» Stated exercise: Write the lines below as a JSON list of strings, one string per line, with blank lines and pictures left out.

» Recorded data:

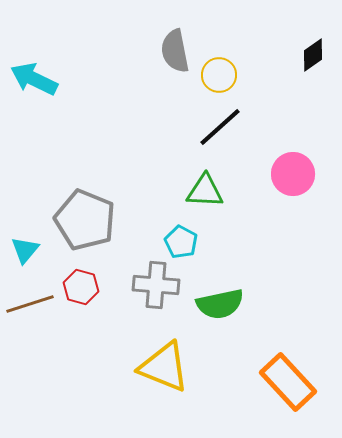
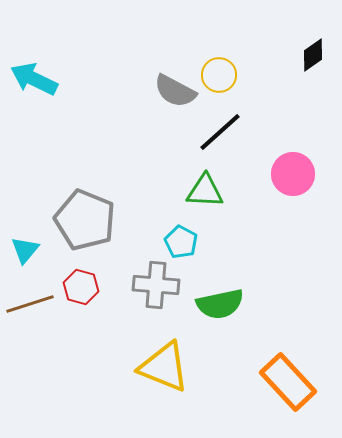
gray semicircle: moved 40 px down; rotated 51 degrees counterclockwise
black line: moved 5 px down
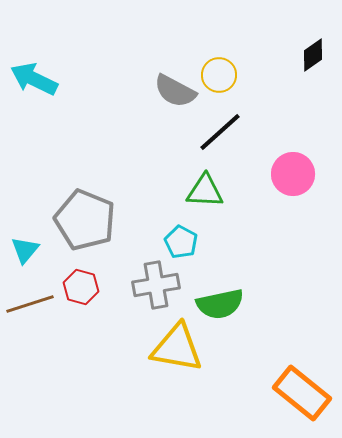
gray cross: rotated 15 degrees counterclockwise
yellow triangle: moved 13 px right, 19 px up; rotated 12 degrees counterclockwise
orange rectangle: moved 14 px right, 11 px down; rotated 8 degrees counterclockwise
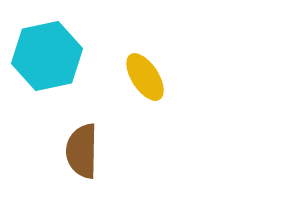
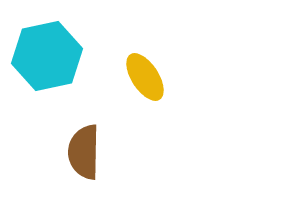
brown semicircle: moved 2 px right, 1 px down
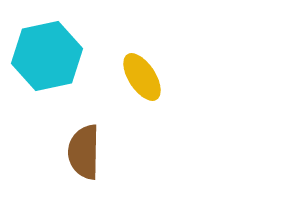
yellow ellipse: moved 3 px left
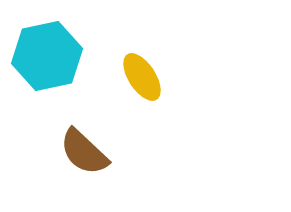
brown semicircle: rotated 48 degrees counterclockwise
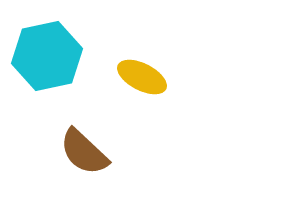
yellow ellipse: rotated 30 degrees counterclockwise
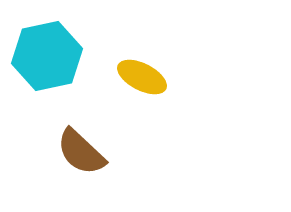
brown semicircle: moved 3 px left
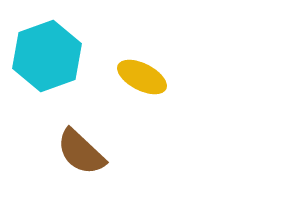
cyan hexagon: rotated 8 degrees counterclockwise
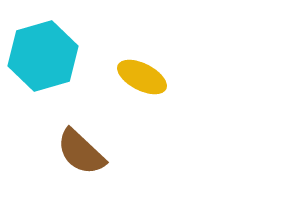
cyan hexagon: moved 4 px left; rotated 4 degrees clockwise
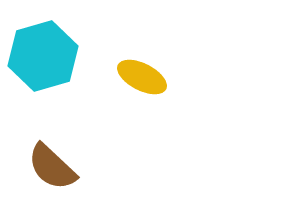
brown semicircle: moved 29 px left, 15 px down
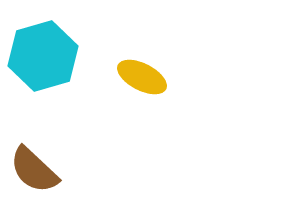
brown semicircle: moved 18 px left, 3 px down
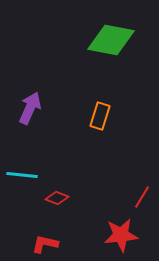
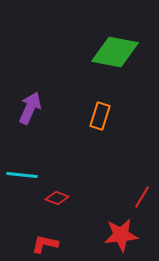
green diamond: moved 4 px right, 12 px down
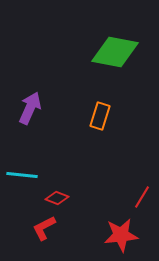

» Solution for this problem:
[
  "gray semicircle: moved 40 px down; rotated 51 degrees counterclockwise",
  "black line: moved 5 px down",
  "gray cross: rotated 15 degrees counterclockwise",
  "yellow triangle: moved 13 px right, 19 px up; rotated 12 degrees counterclockwise",
  "orange rectangle: moved 14 px right, 11 px down; rotated 8 degrees counterclockwise",
  "brown semicircle: moved 2 px right, 1 px down",
  "yellow ellipse: moved 3 px left",
  "brown semicircle: rotated 48 degrees counterclockwise",
  "yellow ellipse: rotated 30 degrees counterclockwise",
  "brown semicircle: moved 3 px left",
  "cyan hexagon: rotated 8 degrees counterclockwise",
  "cyan hexagon: moved 4 px left; rotated 4 degrees clockwise",
  "brown semicircle: moved 29 px left, 15 px down",
  "brown semicircle: moved 18 px left, 3 px down",
  "green diamond: moved 4 px right, 12 px down"
]